*Exercise*.
Your task is to copy the records that follow exactly, minus any images.

........

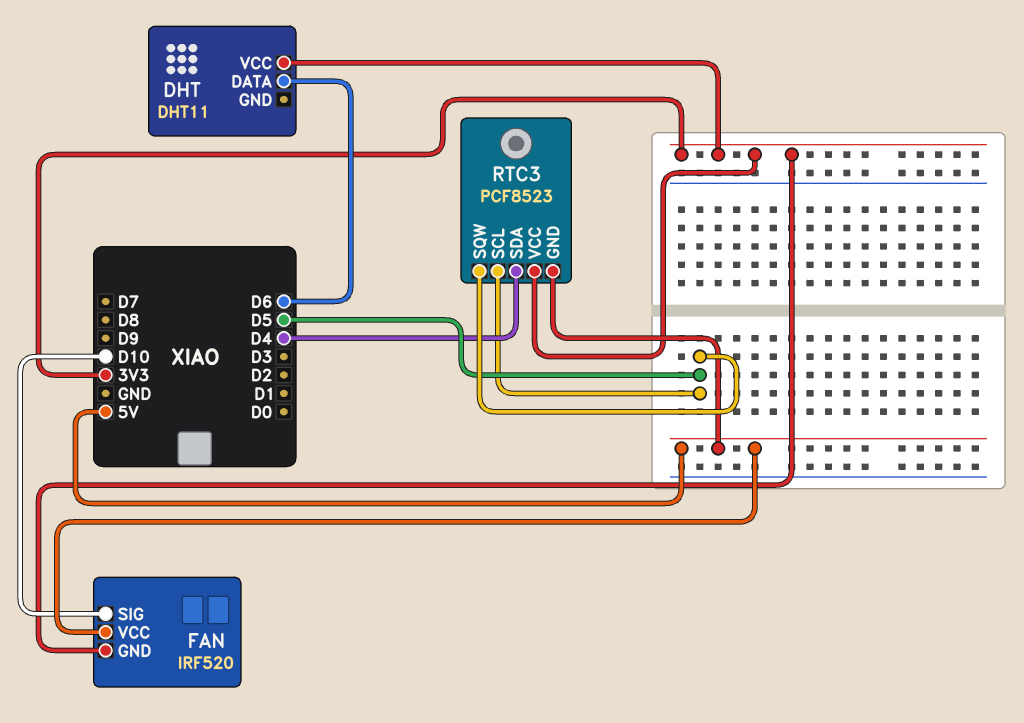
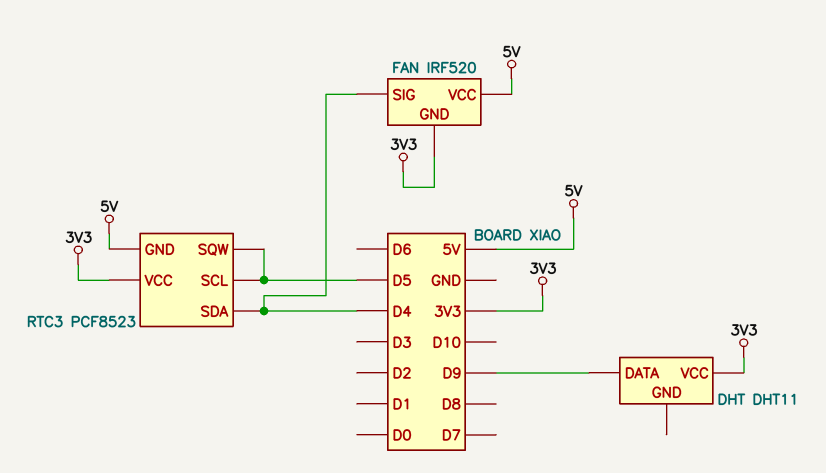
DHT pin DATA: D6 -> D9
FAN pin SIG: D10 -> D4

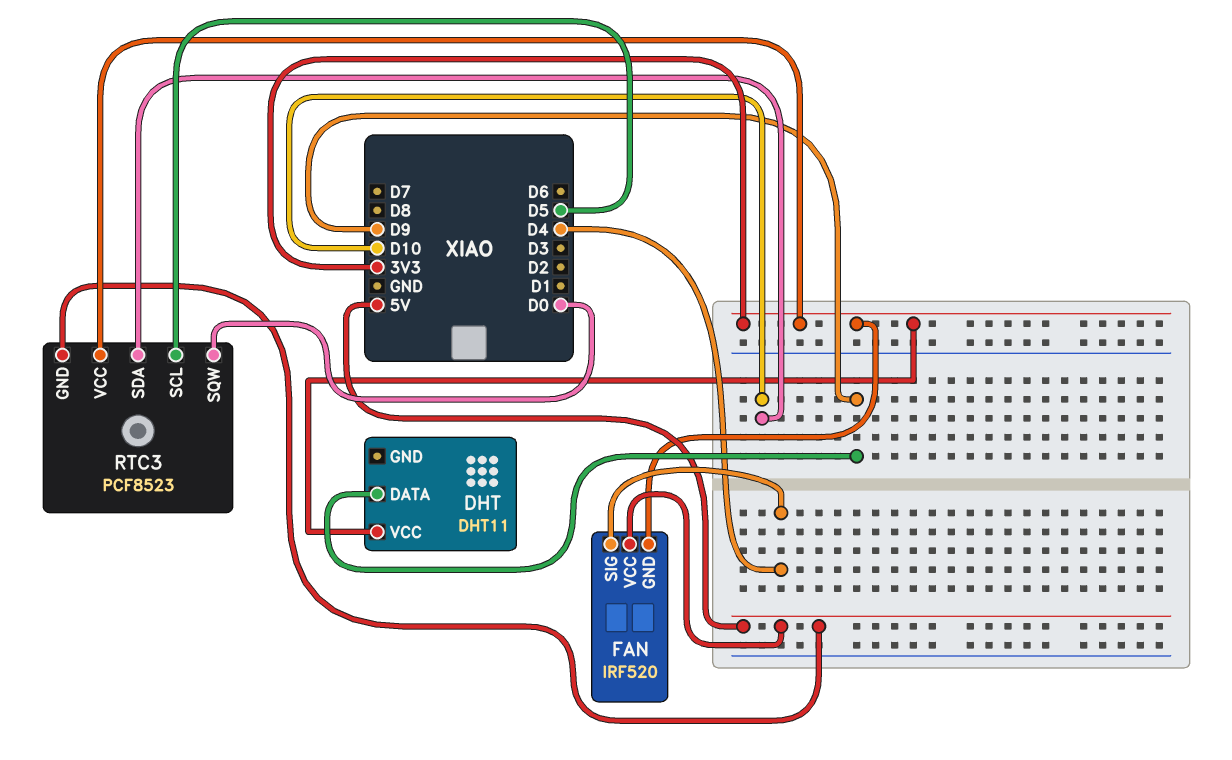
RTC3 pin SDA: D4 -> D10
RTC3 pin SQW: D5 -> D0

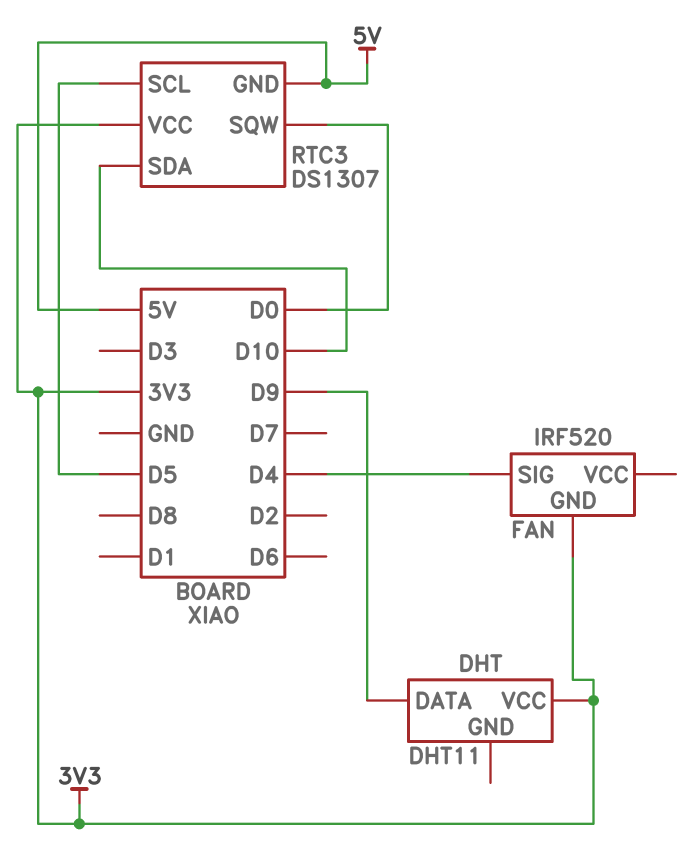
FAN pin VCC: 5V -> none
RTC3: PCF8523 -> DS1307

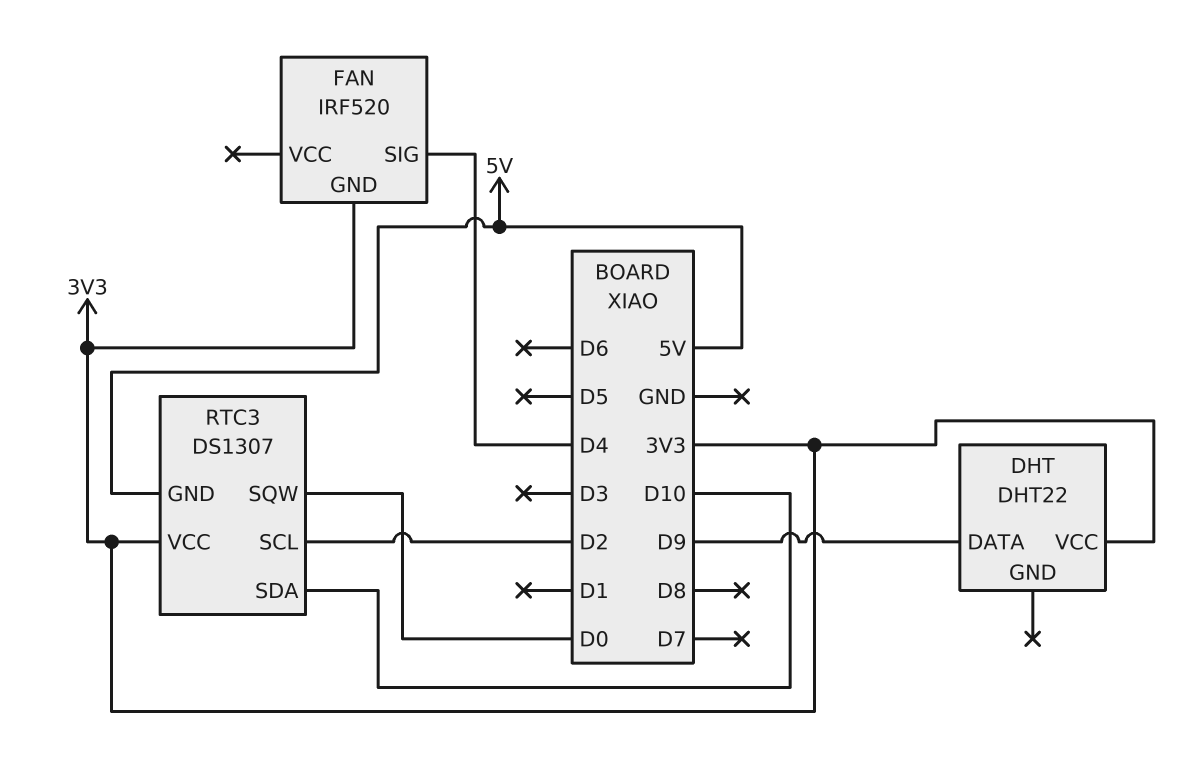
DHT: DHT11 -> DHT22
RTC3 pin SCL: D5 -> D2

........

*Task result*.
DHT pin DATA: D6 -> D9
FAN pin SIG: D10 -> D4

RTC3 pin SDA: D4 -> D10
RTC3 pin SQW: D5 -> D0

FAN pin VCC: 5V -> none
RTC3: PCF8523 -> DS1307

DHT: DHT11 -> DHT22
RTC3 pin SCL: D5 -> D2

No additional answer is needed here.